Exercise materials
-------------------------

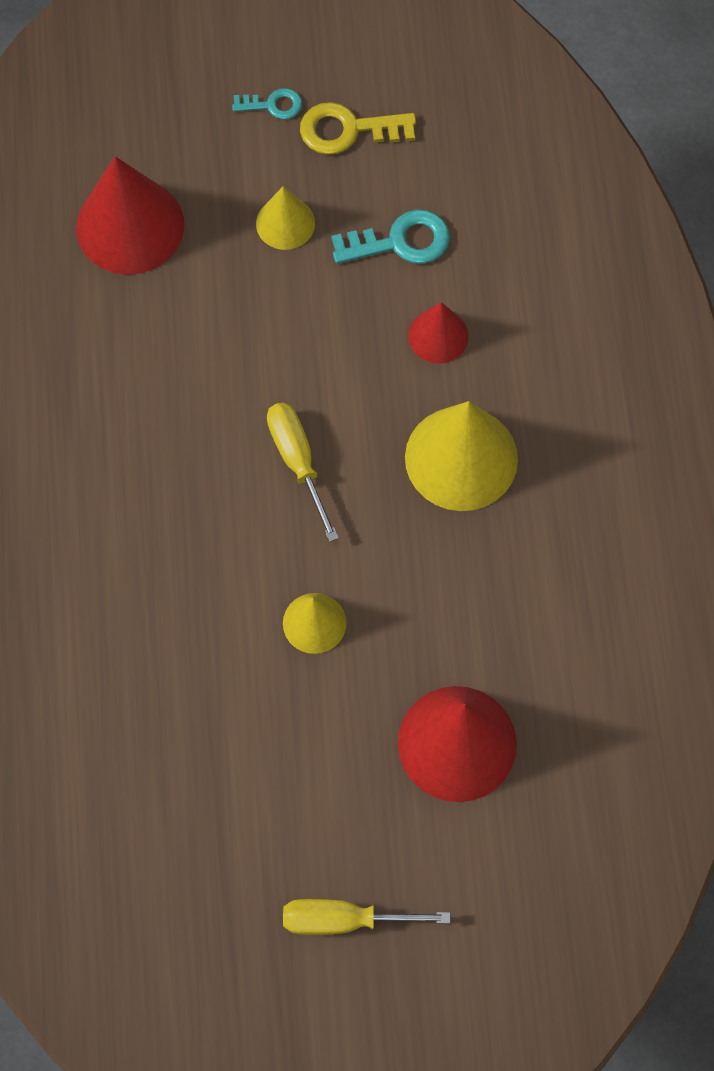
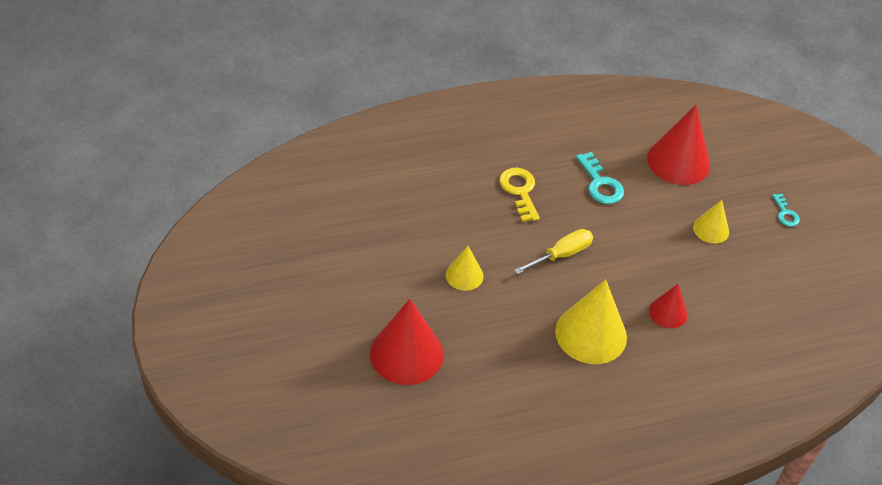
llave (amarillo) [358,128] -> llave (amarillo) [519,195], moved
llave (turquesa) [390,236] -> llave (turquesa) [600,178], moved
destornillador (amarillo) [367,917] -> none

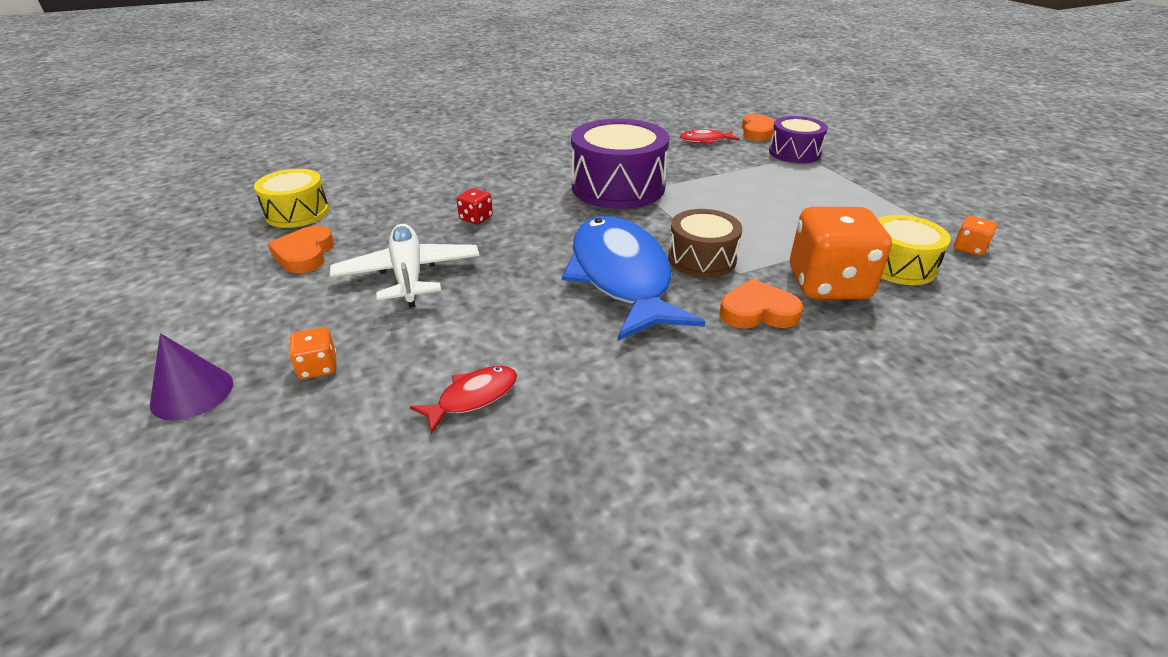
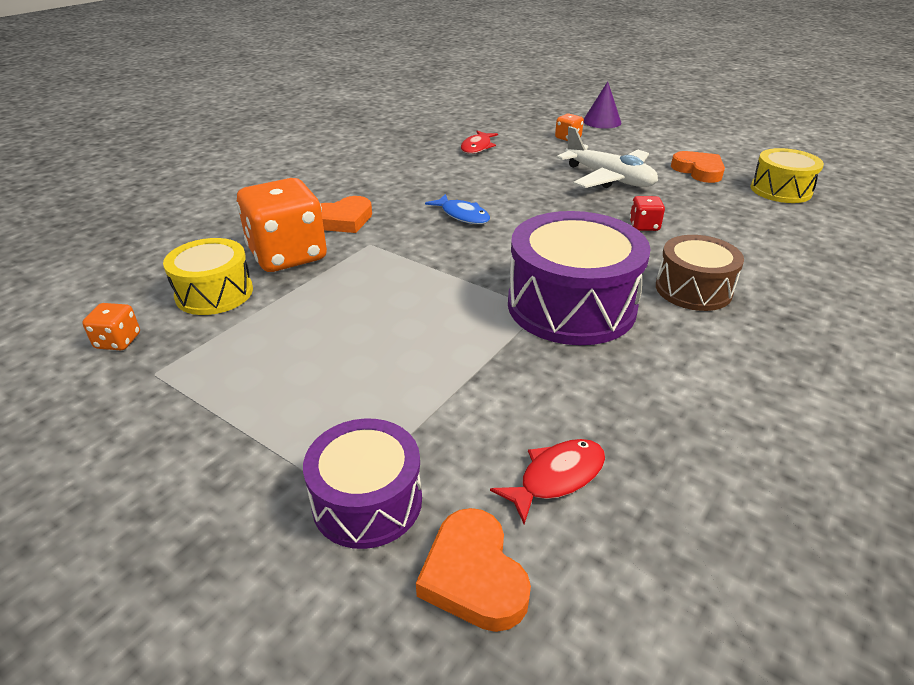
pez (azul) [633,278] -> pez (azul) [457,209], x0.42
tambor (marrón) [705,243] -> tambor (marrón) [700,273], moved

-------------------------

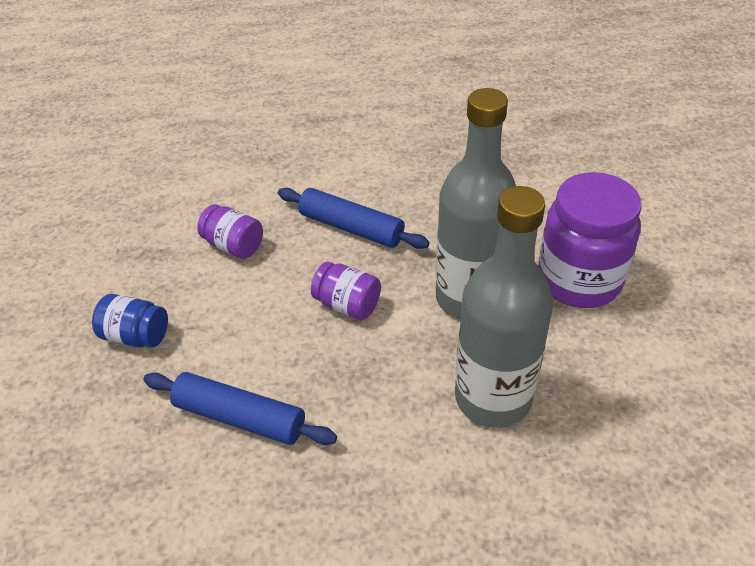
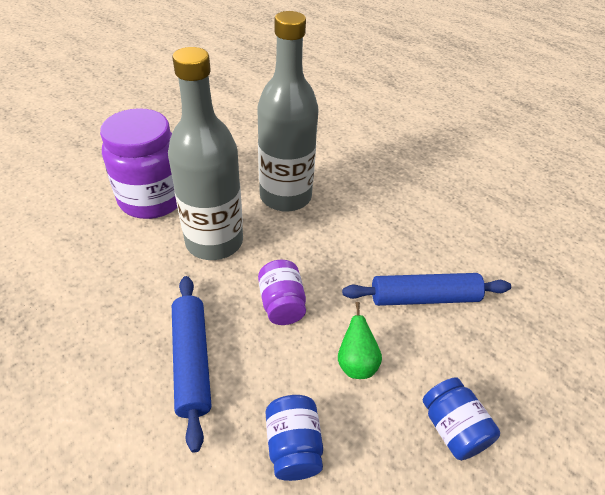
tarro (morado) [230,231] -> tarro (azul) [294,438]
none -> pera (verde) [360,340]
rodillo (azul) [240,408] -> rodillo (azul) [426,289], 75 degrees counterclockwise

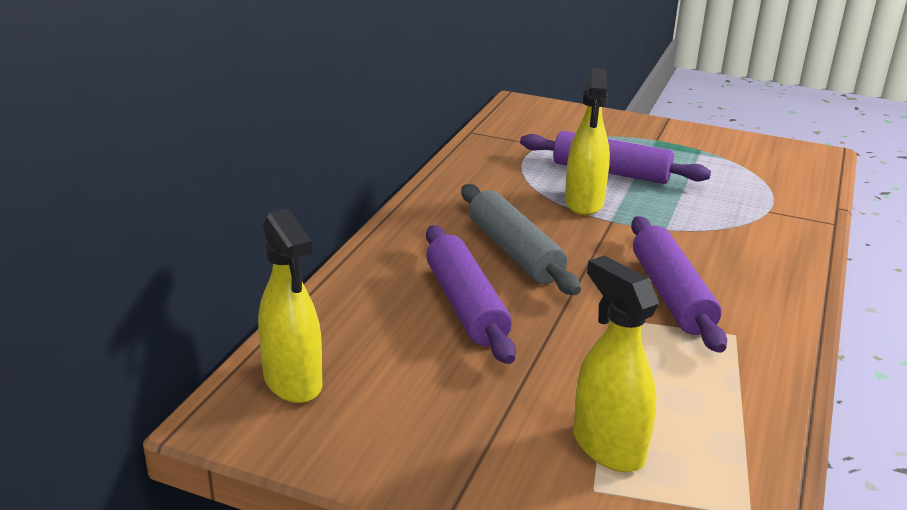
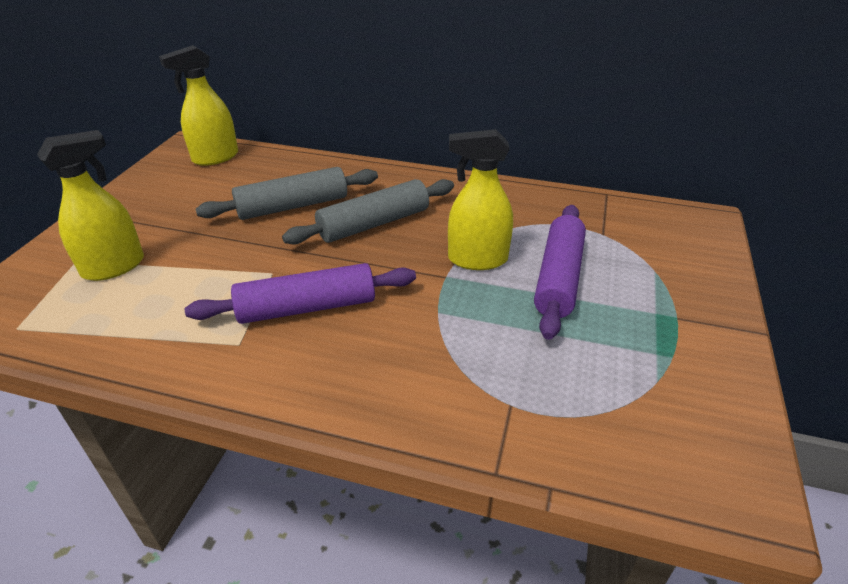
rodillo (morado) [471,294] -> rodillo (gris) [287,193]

-------------------------

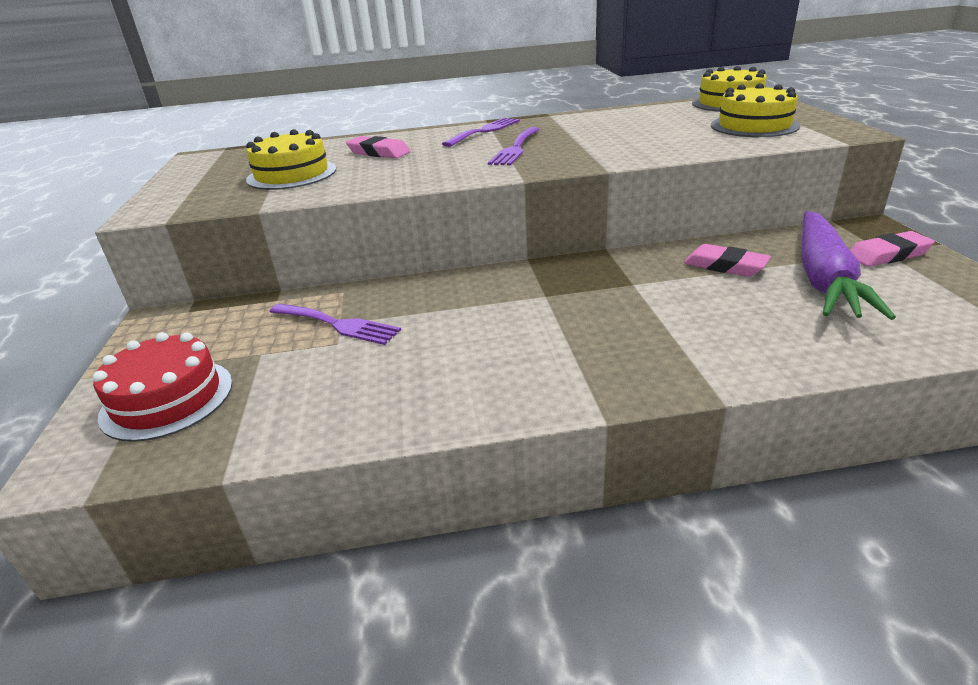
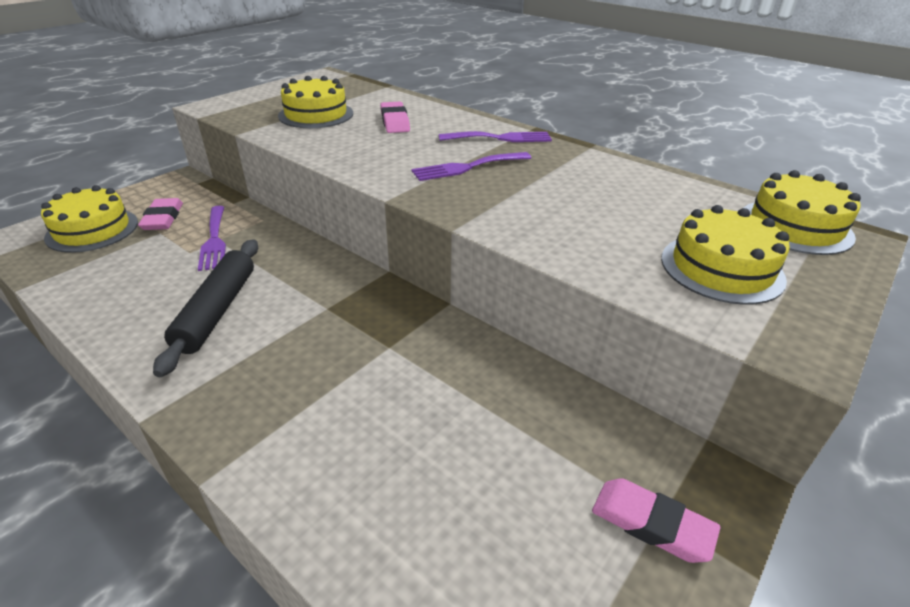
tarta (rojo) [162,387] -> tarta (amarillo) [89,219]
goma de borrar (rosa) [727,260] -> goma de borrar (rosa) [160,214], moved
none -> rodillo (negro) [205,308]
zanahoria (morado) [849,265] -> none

-------------------------

Work task
Go through the entries and filter for lines holding the word "llave"; copy each match.

Answer to the exercise
llave (amarillo) [358,128] -> llave (amarillo) [519,195], moved
llave (turquesa) [390,236] -> llave (turquesa) [600,178], moved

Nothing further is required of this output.